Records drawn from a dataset
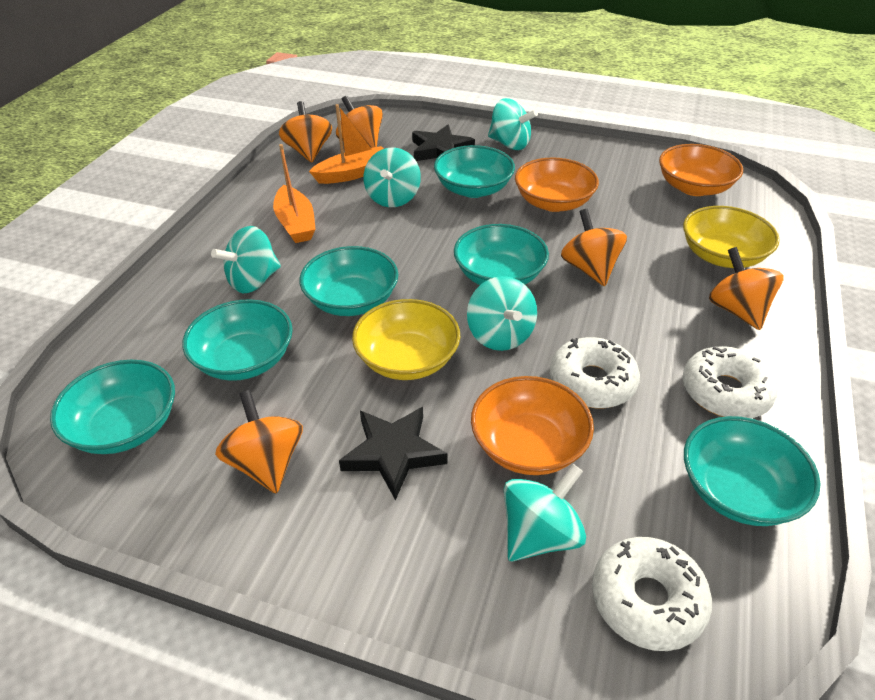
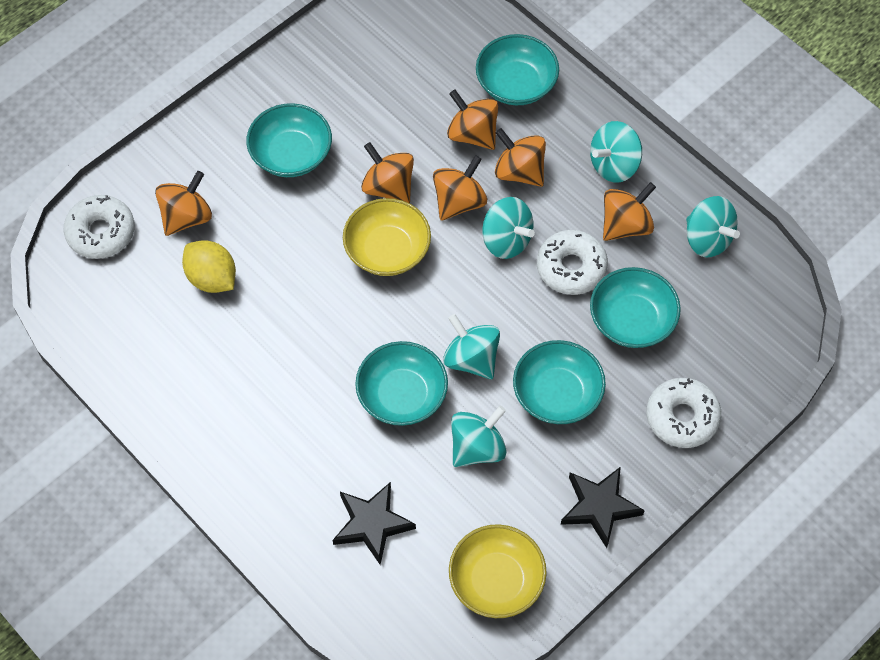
orange boat: 2 -> 0
orange bowl: 3 -> 0
orange spinning top: 5 -> 6
turquoise bowl: 6 -> 5
yellow lemon: 0 -> 1

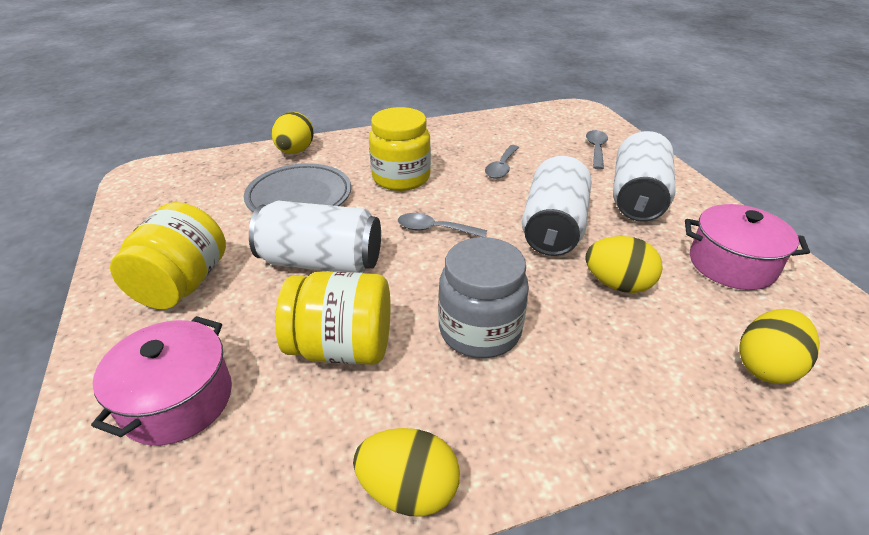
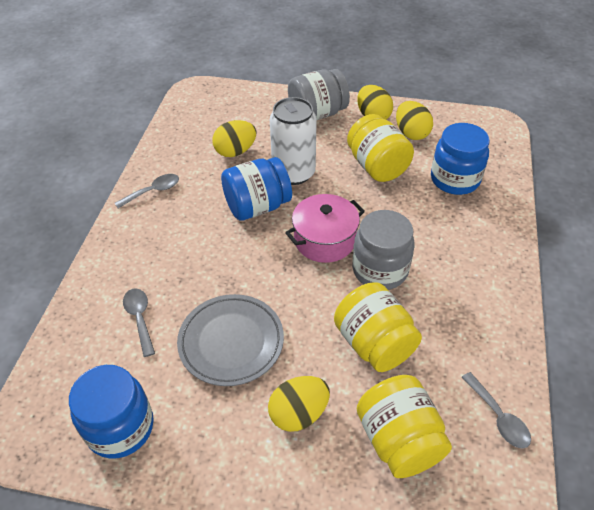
blue jar: 0 -> 3
grey jar: 1 -> 2
pink pot: 2 -> 1
white can: 3 -> 1

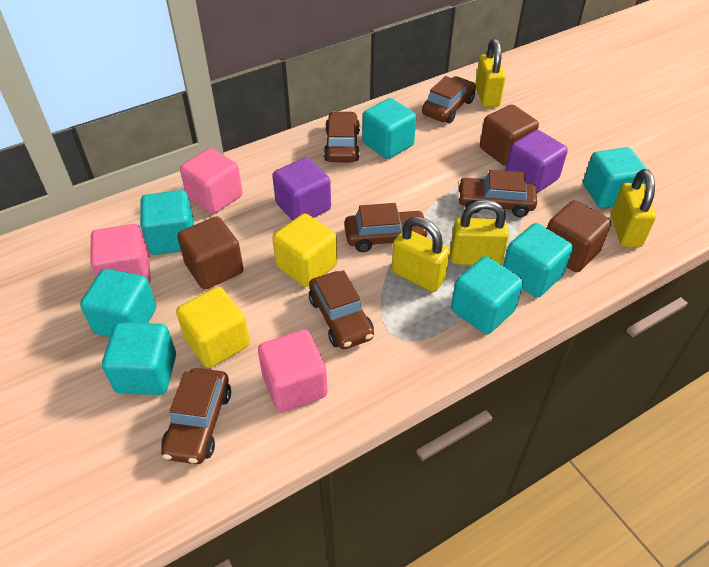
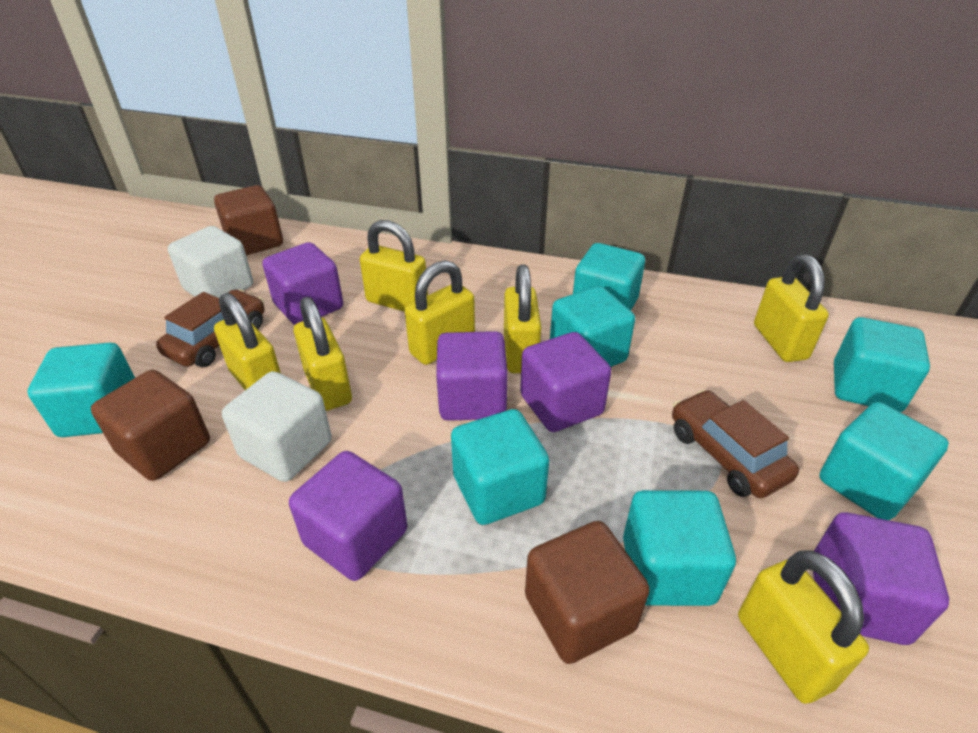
brown car: 6 -> 2
pink cube: 3 -> 0
purple cube: 2 -> 5
white cube: 0 -> 2
yellow cube: 2 -> 0
yellow padlock: 4 -> 7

**WORK TASK:** All of the records should be output exactly as they stand, with pictures omitted.

**ANSWER BOX:**
orange boat: 2 -> 0
orange bowl: 3 -> 0
orange spinning top: 5 -> 6
turquoise bowl: 6 -> 5
yellow lemon: 0 -> 1

blue jar: 0 -> 3
grey jar: 1 -> 2
pink pot: 2 -> 1
white can: 3 -> 1

brown car: 6 -> 2
pink cube: 3 -> 0
purple cube: 2 -> 5
white cube: 0 -> 2
yellow cube: 2 -> 0
yellow padlock: 4 -> 7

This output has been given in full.